BEGIN

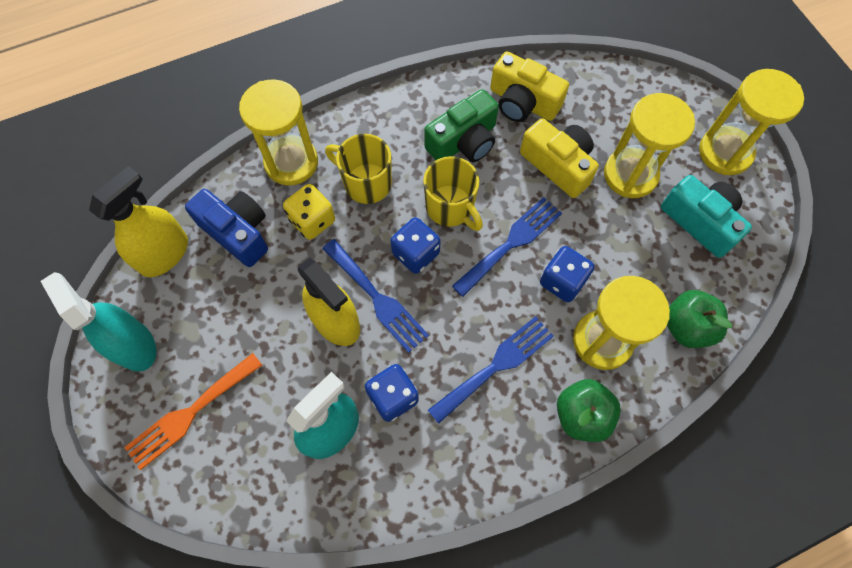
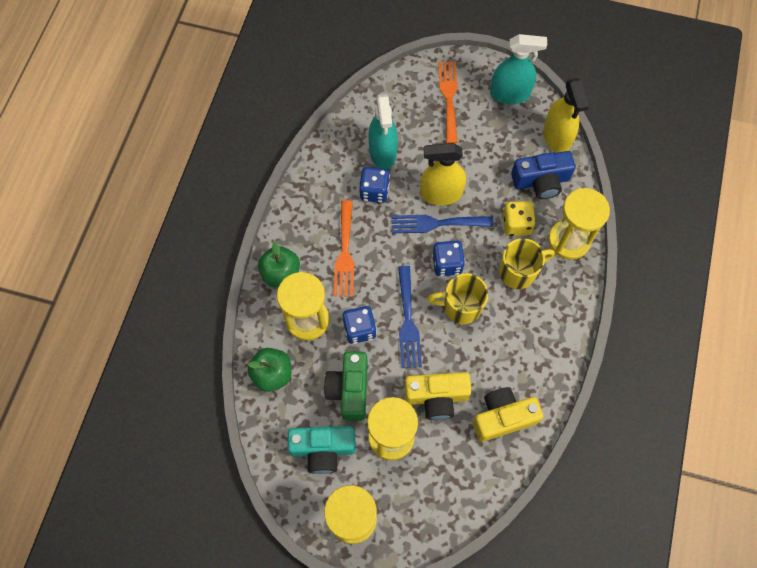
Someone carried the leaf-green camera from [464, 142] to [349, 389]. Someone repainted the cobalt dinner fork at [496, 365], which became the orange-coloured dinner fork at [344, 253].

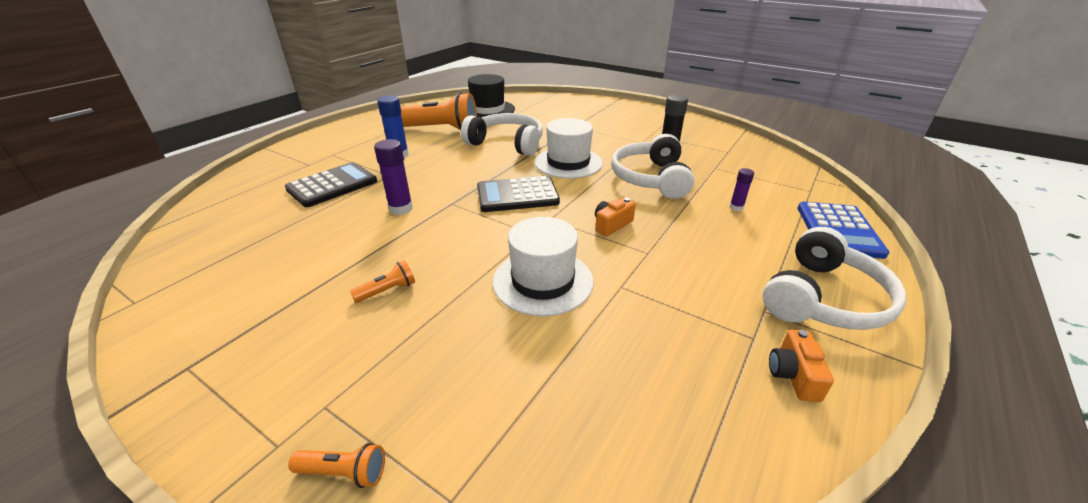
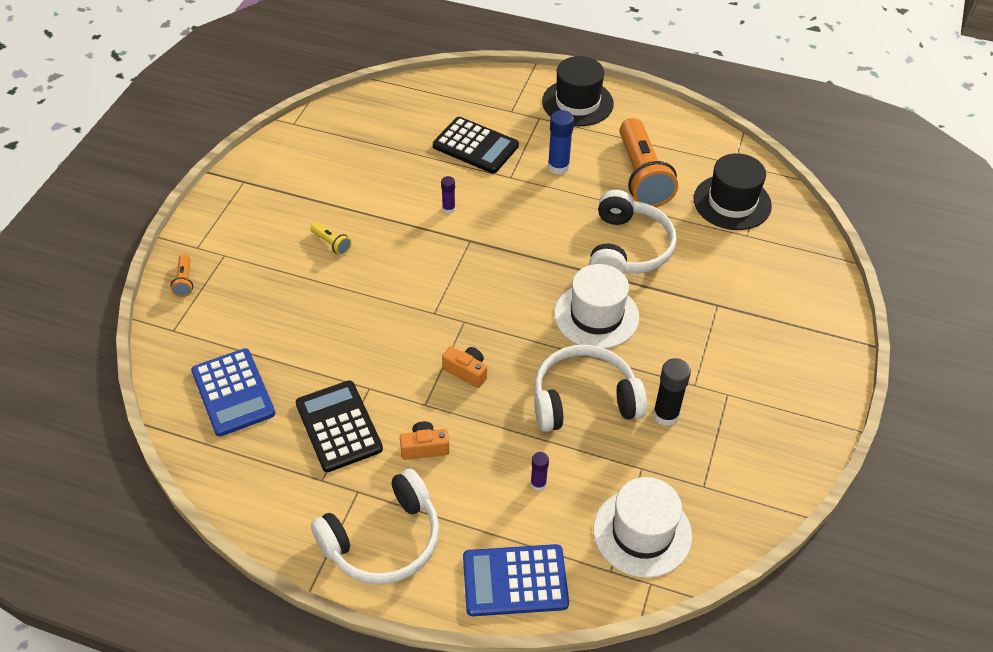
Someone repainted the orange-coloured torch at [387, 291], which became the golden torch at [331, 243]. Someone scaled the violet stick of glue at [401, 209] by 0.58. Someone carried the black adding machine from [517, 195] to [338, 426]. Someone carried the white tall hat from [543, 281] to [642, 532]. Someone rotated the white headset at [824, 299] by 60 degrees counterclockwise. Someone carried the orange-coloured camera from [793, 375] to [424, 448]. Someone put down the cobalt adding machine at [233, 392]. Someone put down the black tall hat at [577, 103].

END
BEGIN

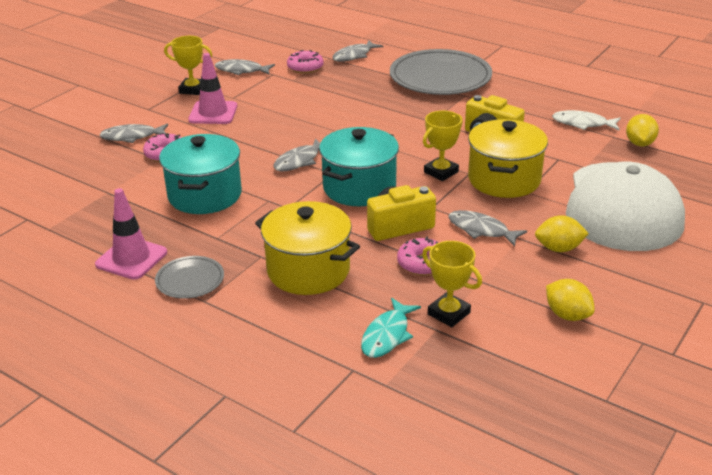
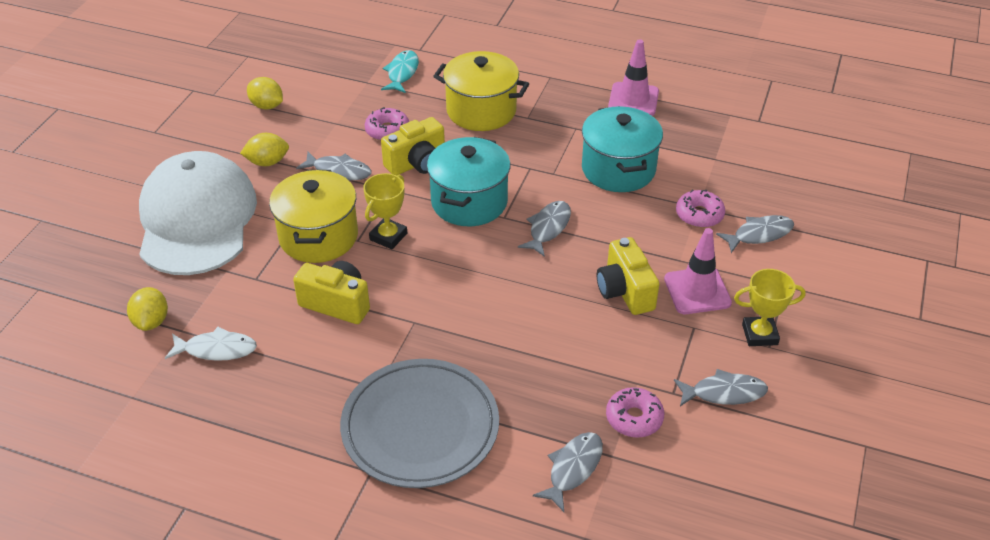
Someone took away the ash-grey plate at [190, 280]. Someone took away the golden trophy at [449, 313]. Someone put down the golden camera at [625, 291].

END
BEGIN

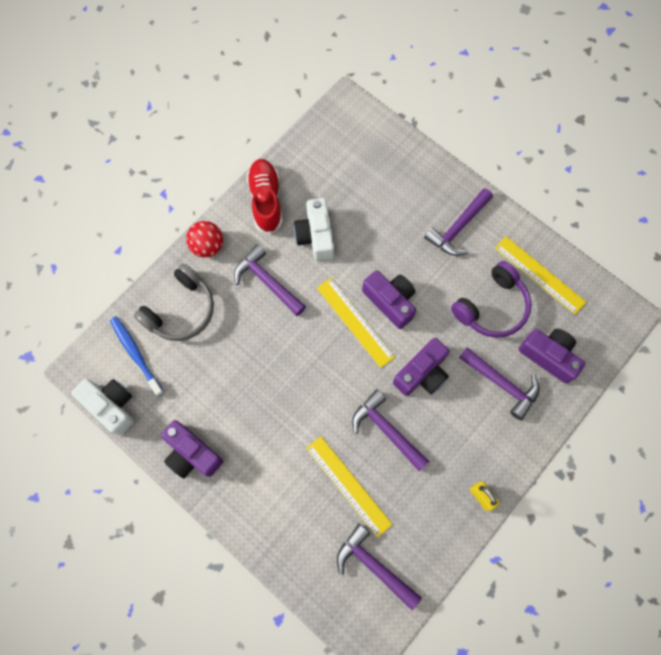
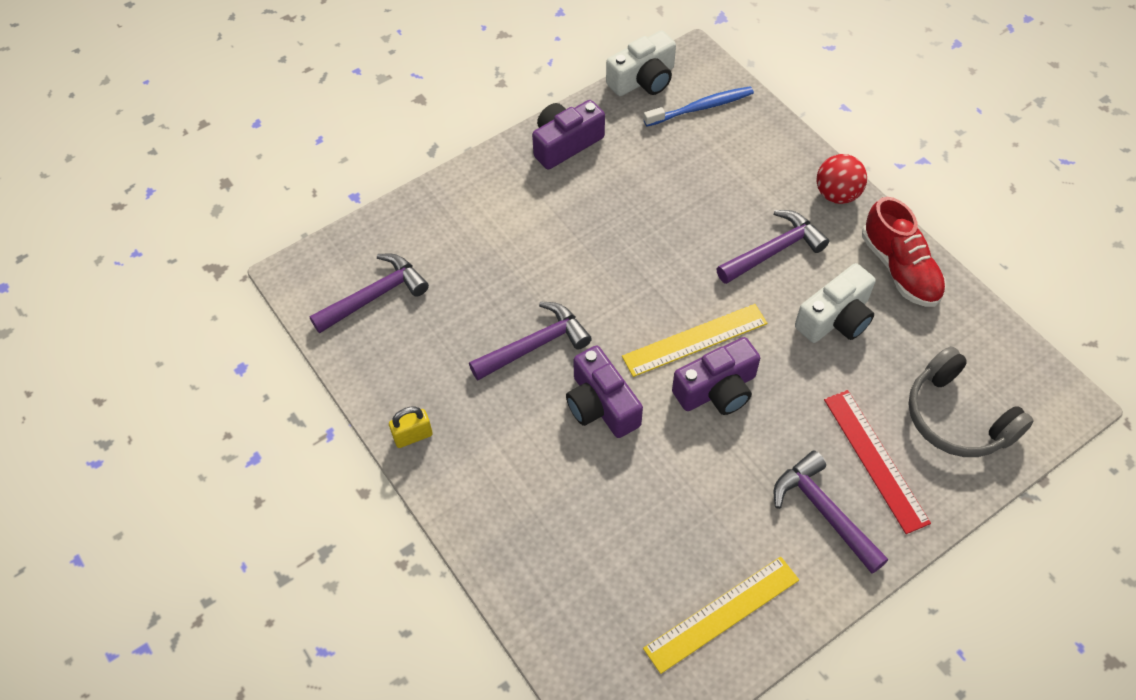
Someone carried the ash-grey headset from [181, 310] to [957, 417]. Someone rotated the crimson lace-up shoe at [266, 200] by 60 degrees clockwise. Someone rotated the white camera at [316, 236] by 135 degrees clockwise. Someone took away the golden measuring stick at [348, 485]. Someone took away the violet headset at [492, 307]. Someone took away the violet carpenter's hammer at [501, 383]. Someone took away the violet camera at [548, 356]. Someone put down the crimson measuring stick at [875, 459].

END

■ Work request
The number of lines in the data that hold "became" is all that should be given.

■ Your solution
2